# LISTED ENTRIES:
-.-.-

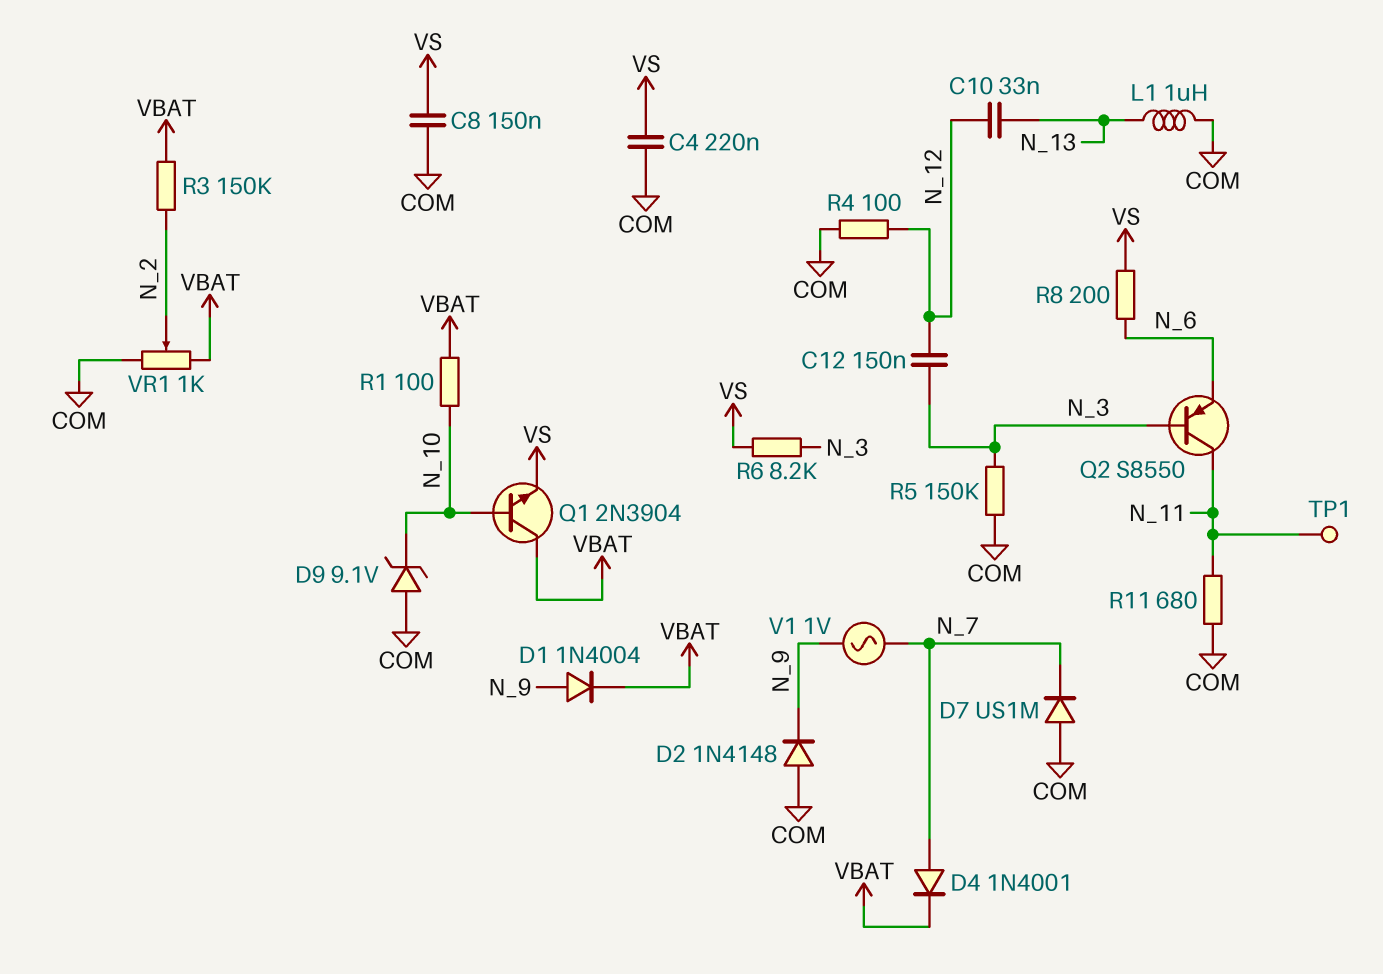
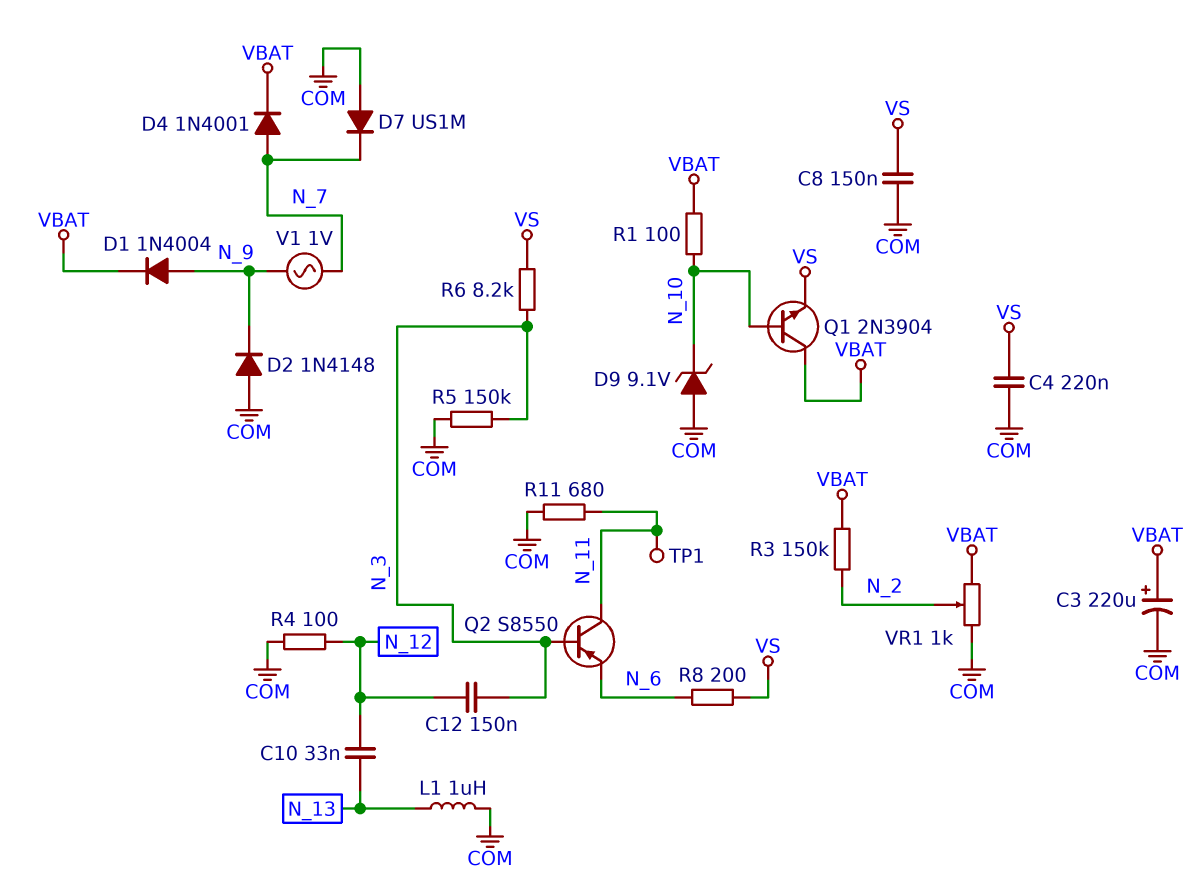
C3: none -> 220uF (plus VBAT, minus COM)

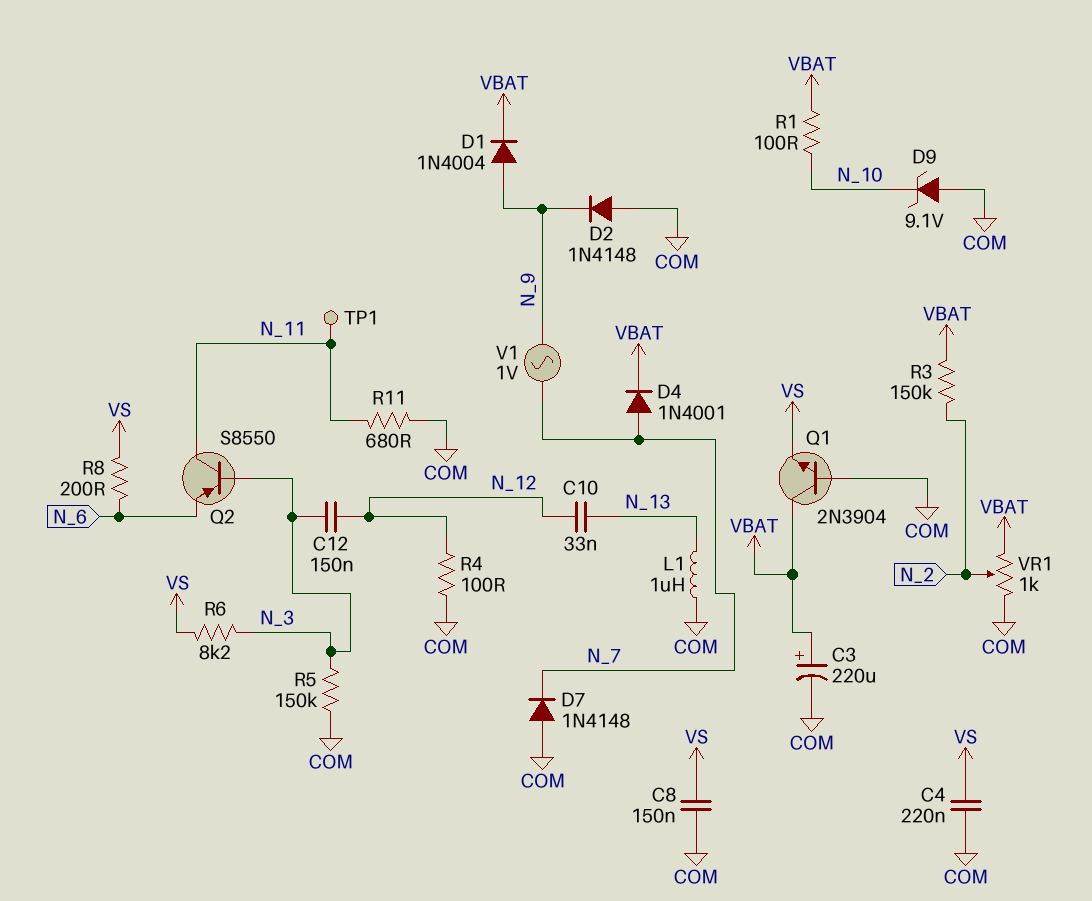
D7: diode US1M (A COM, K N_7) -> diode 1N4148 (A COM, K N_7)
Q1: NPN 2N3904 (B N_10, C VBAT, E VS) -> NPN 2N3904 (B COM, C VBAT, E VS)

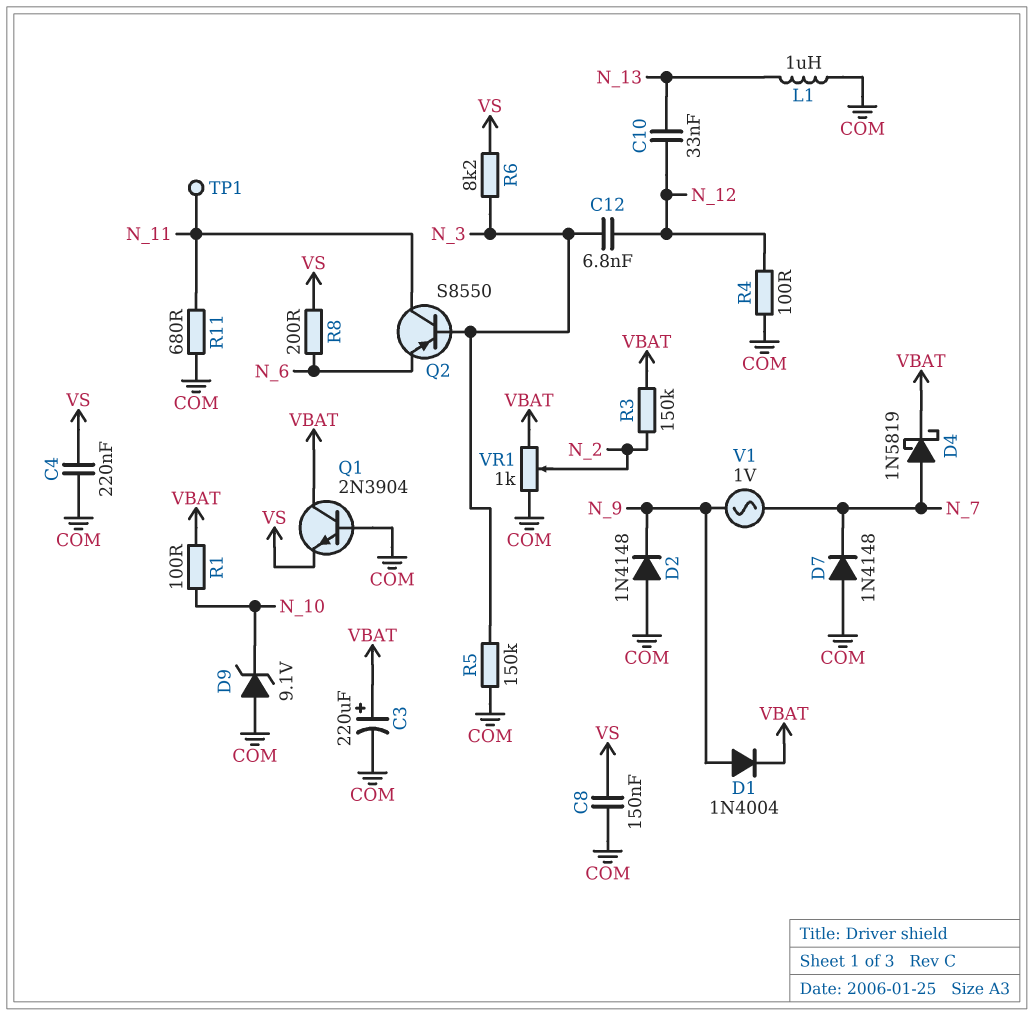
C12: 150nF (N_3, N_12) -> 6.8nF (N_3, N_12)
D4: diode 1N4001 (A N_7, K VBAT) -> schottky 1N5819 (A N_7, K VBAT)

-.-.-

What lines in the entries above include the string "VBAT"? Return each one.

C3: none -> 220uF (plus VBAT, minus COM)
Q1: NPN 2N3904 (B N_10, C VBAT, E VS) -> NPN 2N3904 (B COM, C VBAT, E VS)
D4: diode 1N4001 (A N_7, K VBAT) -> schottky 1N5819 (A N_7, K VBAT)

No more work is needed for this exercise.